◆ **WORK INSTRUCTION**: For each line of the data below, test for "pink". Report only the number of lines that pass.

◆ **Coordinate-based object records**:
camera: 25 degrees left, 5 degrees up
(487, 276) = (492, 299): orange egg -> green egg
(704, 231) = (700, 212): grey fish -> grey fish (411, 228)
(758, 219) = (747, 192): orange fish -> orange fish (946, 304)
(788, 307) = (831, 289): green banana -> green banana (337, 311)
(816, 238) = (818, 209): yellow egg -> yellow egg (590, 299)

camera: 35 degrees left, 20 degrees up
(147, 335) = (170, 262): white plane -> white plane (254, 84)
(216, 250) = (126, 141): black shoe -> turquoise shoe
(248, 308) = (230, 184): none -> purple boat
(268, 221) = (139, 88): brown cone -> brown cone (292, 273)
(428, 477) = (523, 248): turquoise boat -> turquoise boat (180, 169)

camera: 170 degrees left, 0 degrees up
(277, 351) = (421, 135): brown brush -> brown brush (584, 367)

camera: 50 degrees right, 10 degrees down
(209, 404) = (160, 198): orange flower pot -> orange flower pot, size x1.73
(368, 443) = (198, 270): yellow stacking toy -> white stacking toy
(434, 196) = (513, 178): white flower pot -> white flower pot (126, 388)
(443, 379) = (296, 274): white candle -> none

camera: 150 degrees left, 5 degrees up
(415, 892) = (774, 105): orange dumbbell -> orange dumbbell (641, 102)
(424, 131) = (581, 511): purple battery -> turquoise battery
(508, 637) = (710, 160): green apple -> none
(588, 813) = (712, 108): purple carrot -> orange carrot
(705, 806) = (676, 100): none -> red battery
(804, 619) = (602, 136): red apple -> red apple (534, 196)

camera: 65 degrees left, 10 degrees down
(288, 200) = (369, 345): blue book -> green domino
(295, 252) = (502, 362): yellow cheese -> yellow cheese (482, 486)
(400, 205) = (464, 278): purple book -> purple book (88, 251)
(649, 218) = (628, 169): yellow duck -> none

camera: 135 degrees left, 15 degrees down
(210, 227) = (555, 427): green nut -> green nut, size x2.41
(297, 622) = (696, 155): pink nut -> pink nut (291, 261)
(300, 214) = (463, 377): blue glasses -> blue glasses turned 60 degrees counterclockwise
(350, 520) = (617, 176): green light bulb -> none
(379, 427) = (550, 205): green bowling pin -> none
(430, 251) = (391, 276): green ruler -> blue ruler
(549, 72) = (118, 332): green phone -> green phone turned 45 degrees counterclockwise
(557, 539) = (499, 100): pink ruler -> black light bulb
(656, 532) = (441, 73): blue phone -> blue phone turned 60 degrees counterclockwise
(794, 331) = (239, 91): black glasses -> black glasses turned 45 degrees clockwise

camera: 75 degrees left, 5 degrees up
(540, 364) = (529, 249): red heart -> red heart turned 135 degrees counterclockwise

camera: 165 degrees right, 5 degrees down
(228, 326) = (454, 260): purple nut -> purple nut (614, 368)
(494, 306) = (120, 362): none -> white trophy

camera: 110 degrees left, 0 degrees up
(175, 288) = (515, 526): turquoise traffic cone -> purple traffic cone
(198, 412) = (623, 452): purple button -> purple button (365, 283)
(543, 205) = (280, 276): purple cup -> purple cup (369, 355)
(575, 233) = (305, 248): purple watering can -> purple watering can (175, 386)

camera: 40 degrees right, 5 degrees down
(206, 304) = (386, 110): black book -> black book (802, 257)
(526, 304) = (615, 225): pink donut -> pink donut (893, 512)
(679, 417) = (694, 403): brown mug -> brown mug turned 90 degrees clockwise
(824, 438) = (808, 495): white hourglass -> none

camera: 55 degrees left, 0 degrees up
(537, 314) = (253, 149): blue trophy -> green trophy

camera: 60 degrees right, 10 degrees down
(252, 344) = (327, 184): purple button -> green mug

◆ **ANSWER TO THIS EXERCISE**: 3